= ASSIGNMENT =
Starting at the line below that contains "red key: 5 -> 4", print each line through the end of the records exactly as it appears.

= DATA RECORDS =
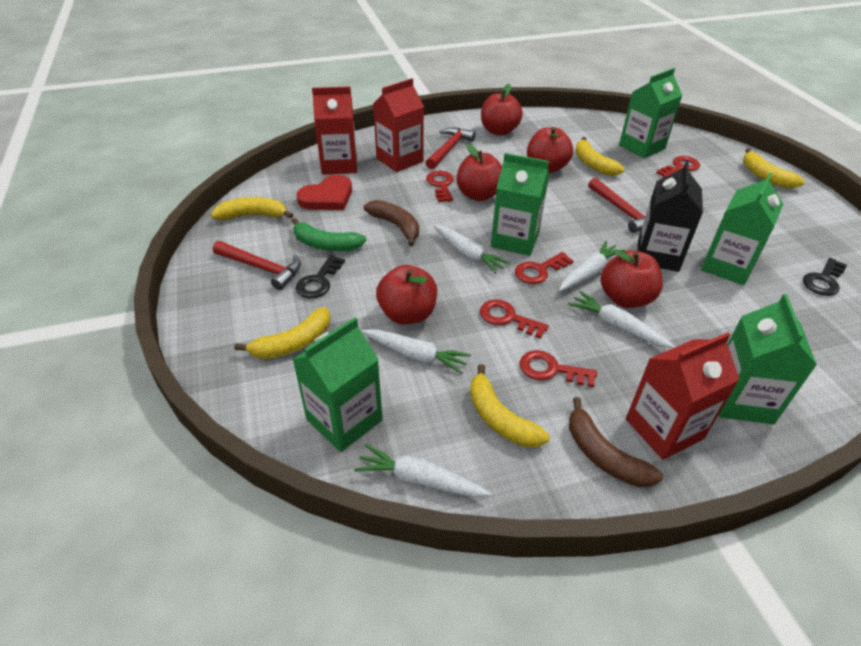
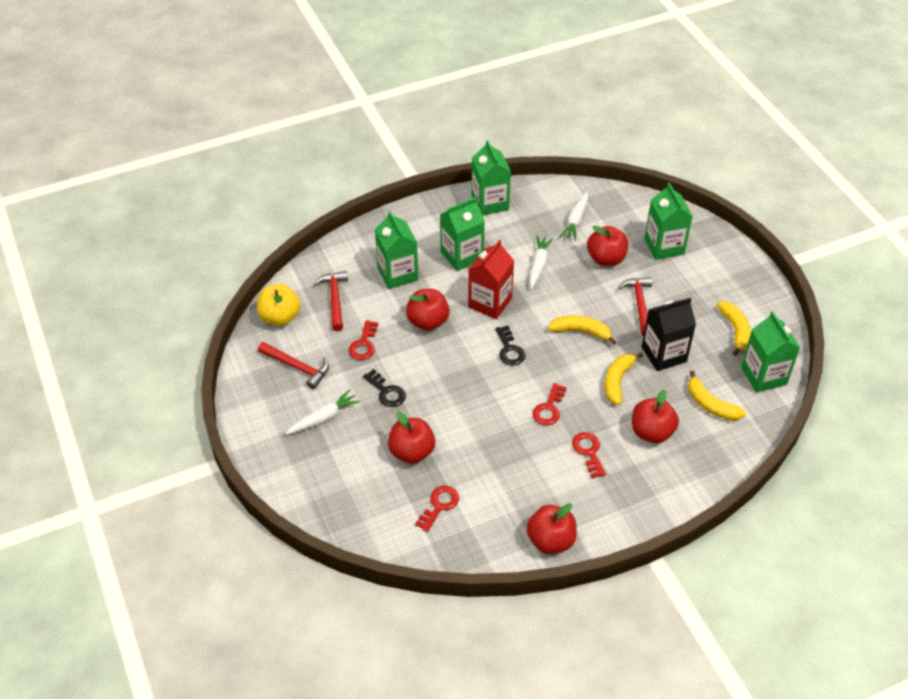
brown banana: 2 -> 0
green banana: 1 -> 0
red carton: 3 -> 1
red heart: 1 -> 0
red key: 5 -> 4
white carrot: 5 -> 3
yellow apple: 0 -> 1
yellow banana: 5 -> 4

= RESULT FOR THIS EXERCISE =
red key: 5 -> 4
white carrot: 5 -> 3
yellow apple: 0 -> 1
yellow banana: 5 -> 4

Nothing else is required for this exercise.